Prompt:
Your task is to retype, exactly and with nothing else, every line from the one containing "R7: 470 (CHG, STAT) -> 2.2k (CHG, STAT)" to the end of the listing.
Recorded data below:
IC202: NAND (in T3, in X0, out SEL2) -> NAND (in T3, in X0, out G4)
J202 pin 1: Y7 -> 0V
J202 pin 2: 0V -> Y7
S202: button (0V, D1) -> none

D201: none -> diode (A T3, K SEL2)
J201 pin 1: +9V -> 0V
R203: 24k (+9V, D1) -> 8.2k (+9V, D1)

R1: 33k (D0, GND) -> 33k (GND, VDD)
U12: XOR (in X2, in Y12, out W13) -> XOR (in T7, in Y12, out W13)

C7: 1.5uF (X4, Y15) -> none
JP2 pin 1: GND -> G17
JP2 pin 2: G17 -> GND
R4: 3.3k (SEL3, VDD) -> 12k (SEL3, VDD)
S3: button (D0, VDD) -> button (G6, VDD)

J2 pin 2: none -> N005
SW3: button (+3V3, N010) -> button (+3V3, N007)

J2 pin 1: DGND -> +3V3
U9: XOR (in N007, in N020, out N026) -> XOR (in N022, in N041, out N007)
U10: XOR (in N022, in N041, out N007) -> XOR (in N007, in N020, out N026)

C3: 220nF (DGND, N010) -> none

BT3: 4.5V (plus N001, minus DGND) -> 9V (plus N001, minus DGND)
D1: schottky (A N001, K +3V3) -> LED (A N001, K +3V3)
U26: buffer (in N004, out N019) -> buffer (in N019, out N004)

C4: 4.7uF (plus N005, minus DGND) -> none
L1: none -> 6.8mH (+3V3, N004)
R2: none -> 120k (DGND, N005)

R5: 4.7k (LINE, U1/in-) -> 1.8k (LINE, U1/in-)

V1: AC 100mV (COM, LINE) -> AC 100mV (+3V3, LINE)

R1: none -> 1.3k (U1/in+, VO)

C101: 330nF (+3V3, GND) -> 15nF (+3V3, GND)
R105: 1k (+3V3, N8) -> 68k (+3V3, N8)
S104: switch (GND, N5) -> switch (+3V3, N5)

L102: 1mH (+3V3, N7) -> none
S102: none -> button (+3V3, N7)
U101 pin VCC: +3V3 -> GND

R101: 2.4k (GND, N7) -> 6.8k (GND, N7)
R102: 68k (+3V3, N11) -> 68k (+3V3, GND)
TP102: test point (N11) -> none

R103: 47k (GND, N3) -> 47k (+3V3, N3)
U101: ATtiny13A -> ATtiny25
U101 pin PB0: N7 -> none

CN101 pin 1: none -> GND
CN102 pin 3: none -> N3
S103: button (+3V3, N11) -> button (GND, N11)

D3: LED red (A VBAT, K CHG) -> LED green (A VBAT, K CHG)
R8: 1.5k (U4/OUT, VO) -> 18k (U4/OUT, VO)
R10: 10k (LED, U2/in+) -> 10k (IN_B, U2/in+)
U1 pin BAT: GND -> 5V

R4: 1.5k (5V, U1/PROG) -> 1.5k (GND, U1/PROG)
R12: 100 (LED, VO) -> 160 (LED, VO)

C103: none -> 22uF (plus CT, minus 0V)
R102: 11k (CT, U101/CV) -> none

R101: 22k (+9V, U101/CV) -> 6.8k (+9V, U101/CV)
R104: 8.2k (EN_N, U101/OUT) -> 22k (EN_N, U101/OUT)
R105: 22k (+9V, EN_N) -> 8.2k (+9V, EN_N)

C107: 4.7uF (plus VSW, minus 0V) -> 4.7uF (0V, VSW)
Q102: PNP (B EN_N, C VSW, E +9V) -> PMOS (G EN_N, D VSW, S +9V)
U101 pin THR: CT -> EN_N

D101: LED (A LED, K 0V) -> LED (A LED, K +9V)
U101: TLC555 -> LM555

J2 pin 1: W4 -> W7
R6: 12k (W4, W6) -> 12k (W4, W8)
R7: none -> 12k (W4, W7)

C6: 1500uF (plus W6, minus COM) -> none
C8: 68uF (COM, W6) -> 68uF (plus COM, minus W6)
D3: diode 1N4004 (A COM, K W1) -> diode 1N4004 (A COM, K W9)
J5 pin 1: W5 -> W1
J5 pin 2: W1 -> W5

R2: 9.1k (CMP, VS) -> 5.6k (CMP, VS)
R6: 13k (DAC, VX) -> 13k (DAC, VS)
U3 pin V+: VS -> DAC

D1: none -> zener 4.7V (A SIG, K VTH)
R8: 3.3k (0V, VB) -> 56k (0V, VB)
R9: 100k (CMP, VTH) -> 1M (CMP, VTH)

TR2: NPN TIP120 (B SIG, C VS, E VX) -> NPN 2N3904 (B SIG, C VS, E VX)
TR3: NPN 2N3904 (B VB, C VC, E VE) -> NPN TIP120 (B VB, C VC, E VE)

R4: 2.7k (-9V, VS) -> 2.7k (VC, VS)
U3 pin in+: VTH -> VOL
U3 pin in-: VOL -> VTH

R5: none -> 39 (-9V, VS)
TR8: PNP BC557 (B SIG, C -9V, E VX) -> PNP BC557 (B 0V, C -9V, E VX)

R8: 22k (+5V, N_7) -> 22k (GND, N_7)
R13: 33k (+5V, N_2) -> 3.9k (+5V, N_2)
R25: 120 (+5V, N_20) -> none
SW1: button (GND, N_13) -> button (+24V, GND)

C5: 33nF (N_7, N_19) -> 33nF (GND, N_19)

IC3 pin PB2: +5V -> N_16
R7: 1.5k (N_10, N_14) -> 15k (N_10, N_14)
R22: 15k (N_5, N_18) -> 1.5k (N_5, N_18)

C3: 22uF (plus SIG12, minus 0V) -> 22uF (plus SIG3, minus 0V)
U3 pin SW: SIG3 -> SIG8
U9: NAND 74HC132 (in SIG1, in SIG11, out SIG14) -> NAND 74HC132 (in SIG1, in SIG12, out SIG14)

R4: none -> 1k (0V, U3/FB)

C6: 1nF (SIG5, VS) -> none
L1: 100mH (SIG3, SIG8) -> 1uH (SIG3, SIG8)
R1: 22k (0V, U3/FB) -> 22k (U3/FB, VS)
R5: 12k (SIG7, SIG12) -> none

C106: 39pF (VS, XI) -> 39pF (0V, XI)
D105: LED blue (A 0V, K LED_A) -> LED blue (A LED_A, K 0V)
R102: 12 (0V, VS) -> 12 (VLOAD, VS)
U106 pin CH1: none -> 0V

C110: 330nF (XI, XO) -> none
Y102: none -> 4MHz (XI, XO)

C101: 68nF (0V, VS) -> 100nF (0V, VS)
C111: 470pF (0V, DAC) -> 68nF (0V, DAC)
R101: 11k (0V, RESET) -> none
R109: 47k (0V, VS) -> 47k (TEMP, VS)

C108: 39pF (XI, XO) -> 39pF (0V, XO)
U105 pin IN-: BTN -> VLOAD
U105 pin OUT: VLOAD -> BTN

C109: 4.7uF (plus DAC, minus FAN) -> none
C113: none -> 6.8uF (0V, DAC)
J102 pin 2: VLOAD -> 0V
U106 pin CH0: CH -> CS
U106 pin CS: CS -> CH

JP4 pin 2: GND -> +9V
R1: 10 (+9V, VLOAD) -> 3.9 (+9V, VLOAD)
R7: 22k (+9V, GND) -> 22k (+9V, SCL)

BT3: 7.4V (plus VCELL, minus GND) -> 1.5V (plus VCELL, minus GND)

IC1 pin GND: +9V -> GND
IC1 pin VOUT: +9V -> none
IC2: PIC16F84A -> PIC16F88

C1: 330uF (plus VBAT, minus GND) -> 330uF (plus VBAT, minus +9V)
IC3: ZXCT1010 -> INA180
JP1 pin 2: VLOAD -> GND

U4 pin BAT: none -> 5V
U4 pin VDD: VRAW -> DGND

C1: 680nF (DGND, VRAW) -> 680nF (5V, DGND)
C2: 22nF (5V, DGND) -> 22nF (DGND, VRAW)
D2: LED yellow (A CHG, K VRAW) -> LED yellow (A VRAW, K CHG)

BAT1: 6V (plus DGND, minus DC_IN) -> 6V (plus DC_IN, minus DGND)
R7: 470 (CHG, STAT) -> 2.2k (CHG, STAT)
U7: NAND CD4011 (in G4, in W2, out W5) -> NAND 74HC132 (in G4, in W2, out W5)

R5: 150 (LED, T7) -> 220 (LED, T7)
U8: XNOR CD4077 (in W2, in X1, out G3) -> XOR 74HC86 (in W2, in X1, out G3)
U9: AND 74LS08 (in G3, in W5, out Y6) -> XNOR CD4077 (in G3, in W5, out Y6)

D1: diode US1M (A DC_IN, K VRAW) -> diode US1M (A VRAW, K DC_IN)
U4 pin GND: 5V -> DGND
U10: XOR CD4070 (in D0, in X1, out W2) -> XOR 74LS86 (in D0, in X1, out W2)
End of Recorded data.
Response:
R7: 470 (CHG, STAT) -> 2.2k (CHG, STAT)
U7: NAND CD4011 (in G4, in W2, out W5) -> NAND 74HC132 (in G4, in W2, out W5)

R5: 150 (LED, T7) -> 220 (LED, T7)
U8: XNOR CD4077 (in W2, in X1, out G3) -> XOR 74HC86 (in W2, in X1, out G3)
U9: AND 74LS08 (in G3, in W5, out Y6) -> XNOR CD4077 (in G3, in W5, out Y6)

D1: diode US1M (A DC_IN, K VRAW) -> diode US1M (A VRAW, K DC_IN)
U4 pin GND: 5V -> DGND
U10: XOR CD4070 (in D0, in X1, out W2) -> XOR 74LS86 (in D0, in X1, out W2)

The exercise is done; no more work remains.